# [EXERCISE PROMPT]
Could you find every line in the entries below that holds the word "dumbbell" and copy it?

[Excerpts from a dataset]
========================================================================
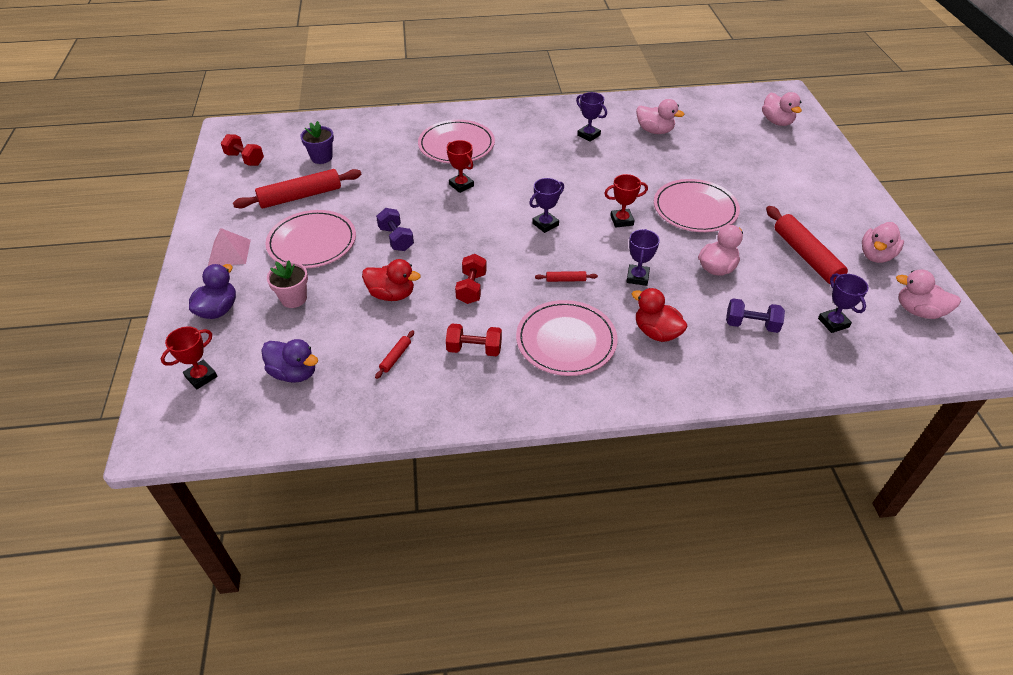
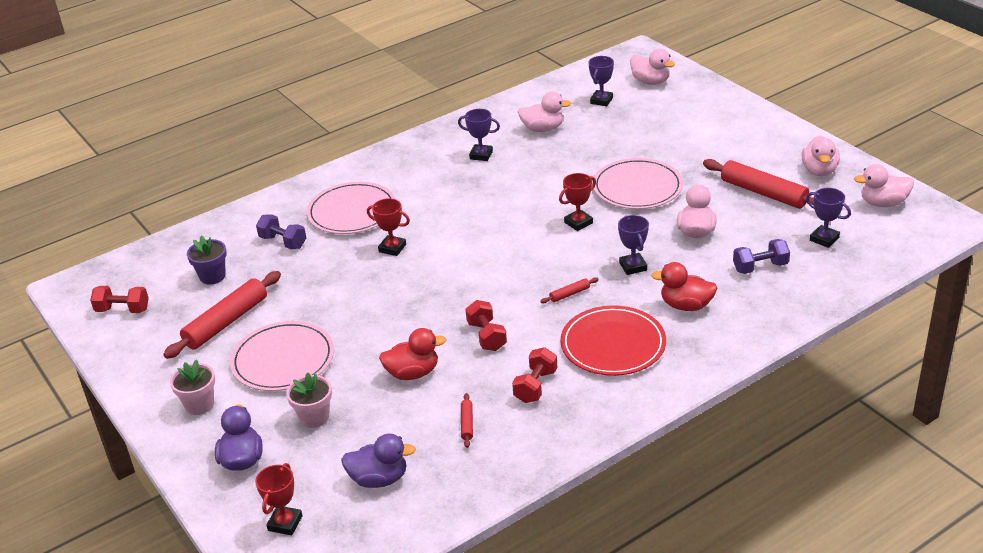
camera: 25 degrees left, 10 degrees down
(229, 252) = (199, 404): pink pyramid -> pink flower pot
(396, 239) = (370, 322): purple dumbbell -> purple dumbbell (283, 242)
(474, 349) = (535, 386): red dumbbell -> red dumbbell turned 45 degrees counterclockwise
(545, 224) = (509, 253): purple trophy -> purple trophy (601, 100)
(566, 341) = (613, 344): pink plate -> red plate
========================================================================
# [ANSWER FOR THE TASK]
(396, 239) = (370, 322): purple dumbbell -> purple dumbbell (283, 242)
(474, 349) = (535, 386): red dumbbell -> red dumbbell turned 45 degrees counterclockwise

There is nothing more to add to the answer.